* **Requirement**:
Looking at the listing below, retype exactly the lines starting at the one containing "U2: NOR 74LS02" and ending at the one containing "U7: AND 74LS08", both included, and nothing else.

* **Input**:
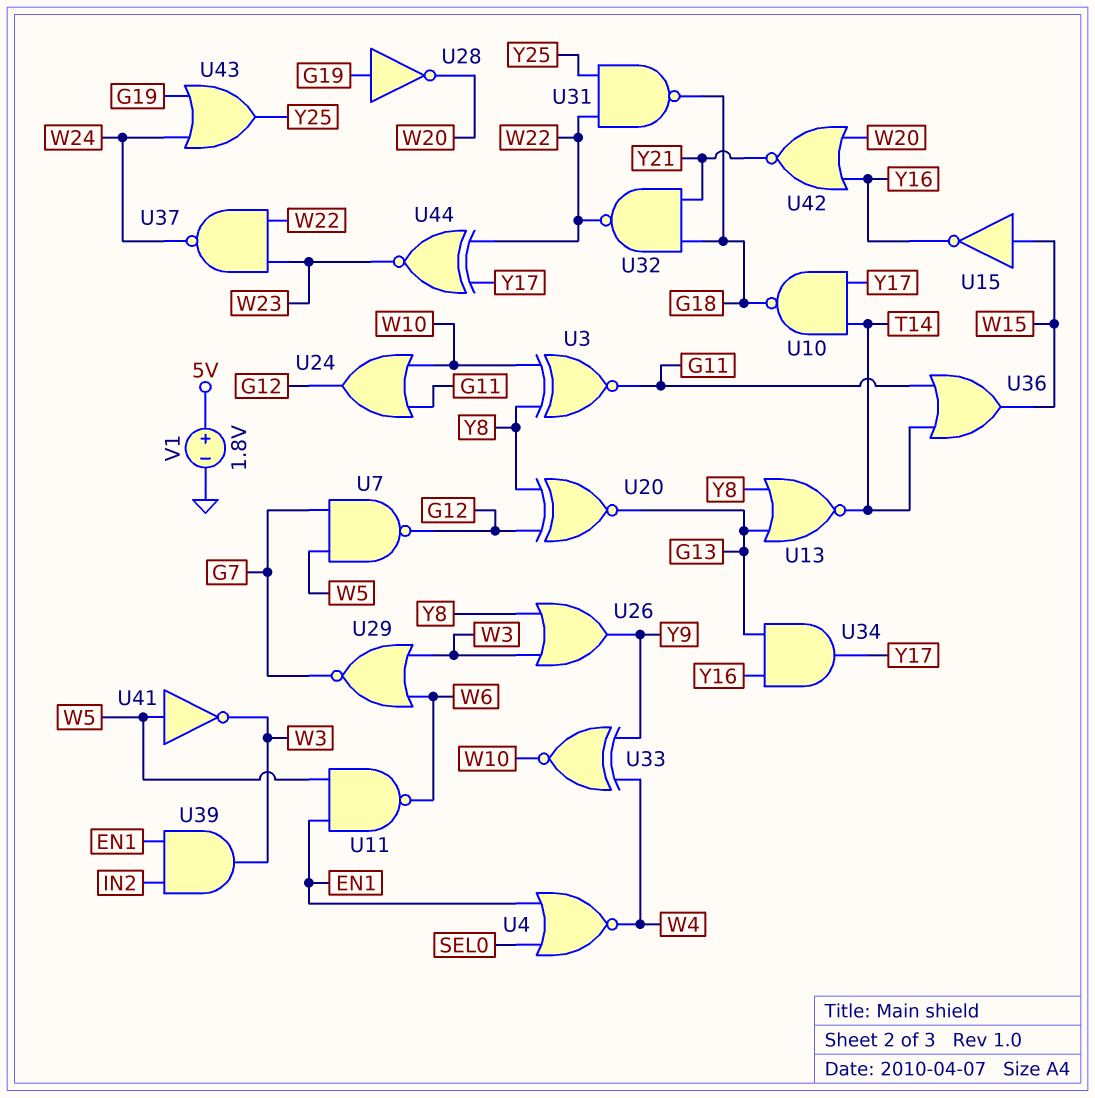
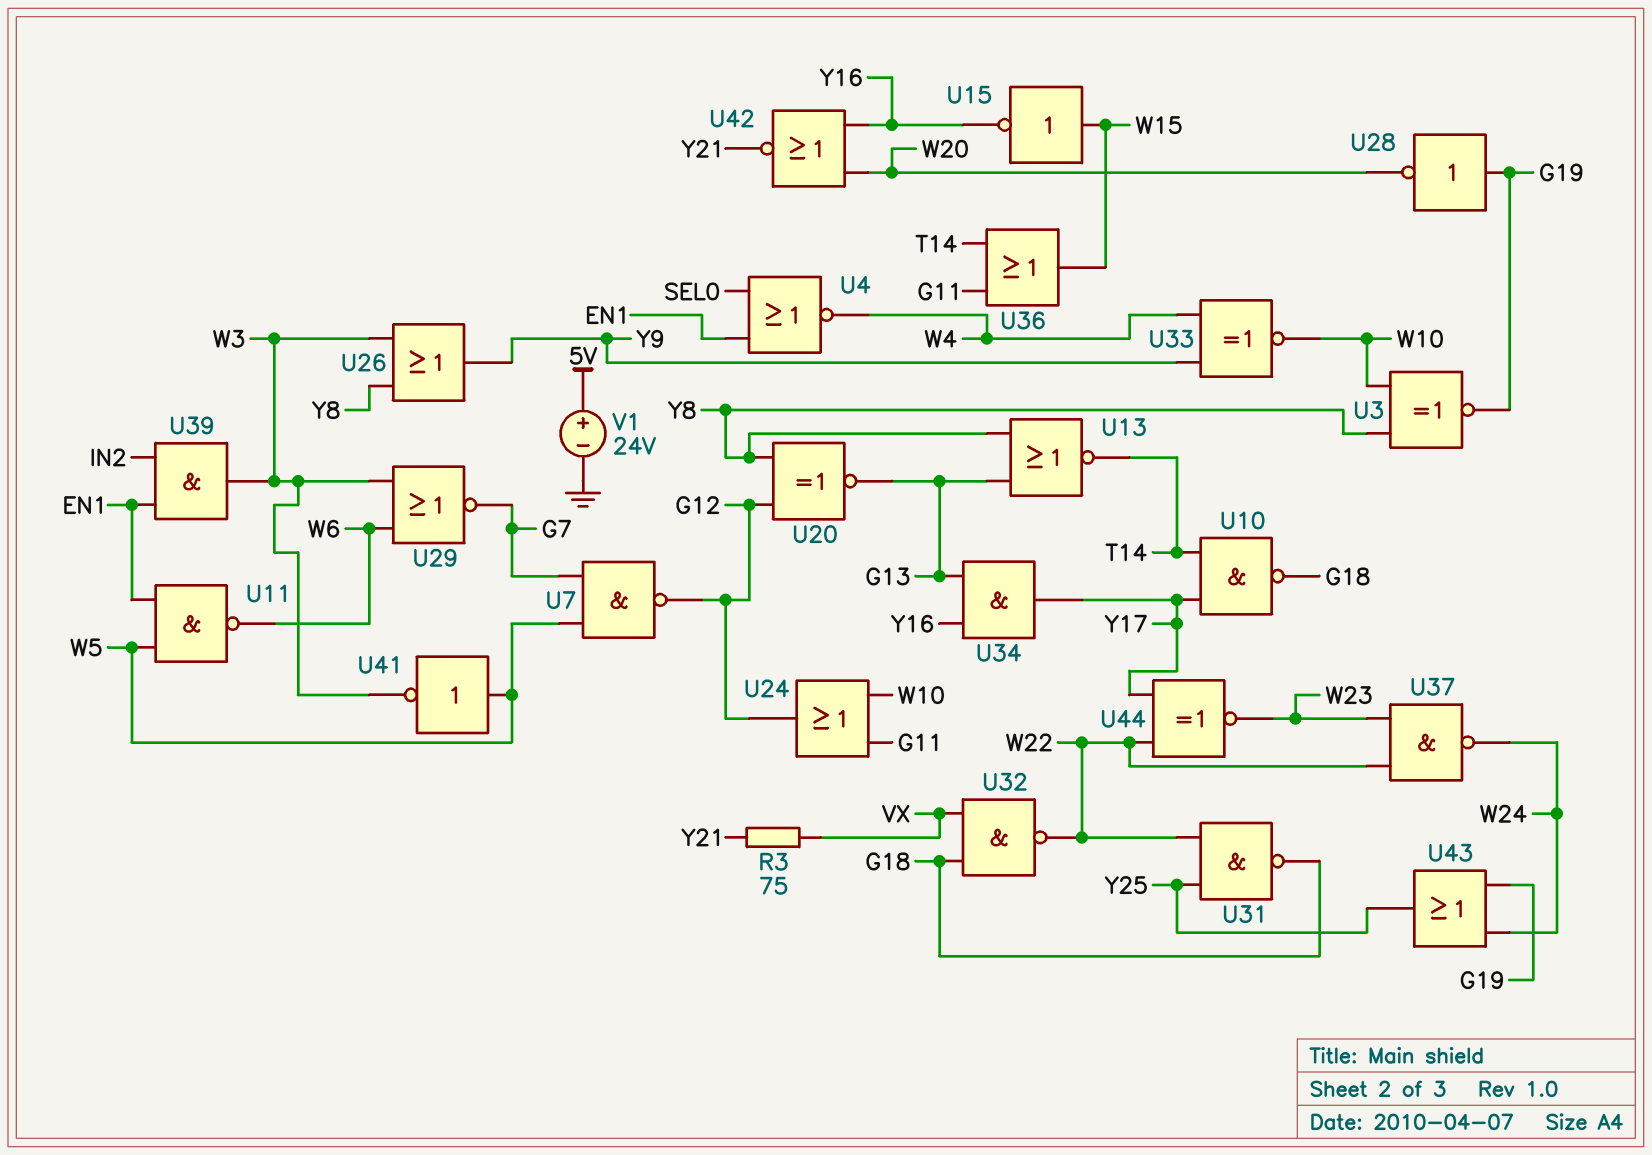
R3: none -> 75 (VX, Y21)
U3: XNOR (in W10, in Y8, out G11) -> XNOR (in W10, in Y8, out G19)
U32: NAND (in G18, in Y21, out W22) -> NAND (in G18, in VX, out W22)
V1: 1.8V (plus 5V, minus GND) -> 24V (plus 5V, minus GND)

...

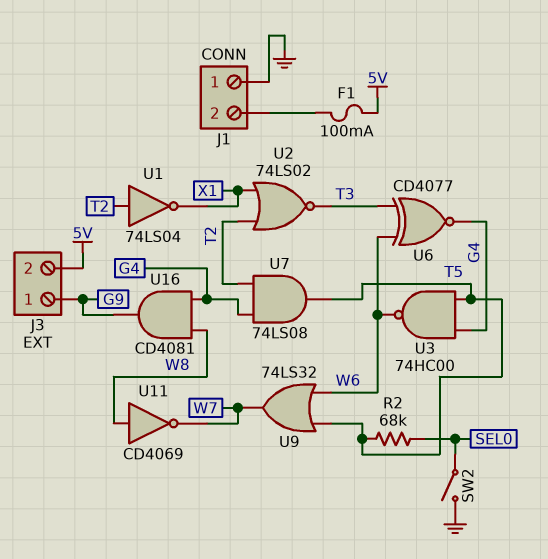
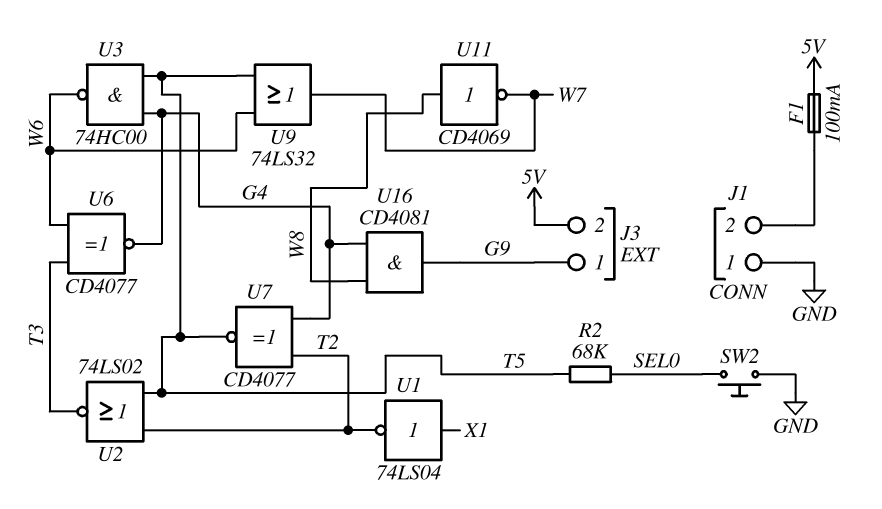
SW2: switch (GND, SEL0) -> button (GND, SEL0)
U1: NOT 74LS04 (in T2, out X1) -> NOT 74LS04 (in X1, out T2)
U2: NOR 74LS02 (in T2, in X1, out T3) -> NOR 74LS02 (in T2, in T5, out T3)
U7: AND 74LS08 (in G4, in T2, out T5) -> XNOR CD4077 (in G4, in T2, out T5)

* **Task response**:
U2: NOR 74LS02 (in T2, in X1, out T3) -> NOR 74LS02 (in T2, in T5, out T3)
U7: AND 74LS08 (in G4, in T2, out T5) -> XNOR CD4077 (in G4, in T2, out T5)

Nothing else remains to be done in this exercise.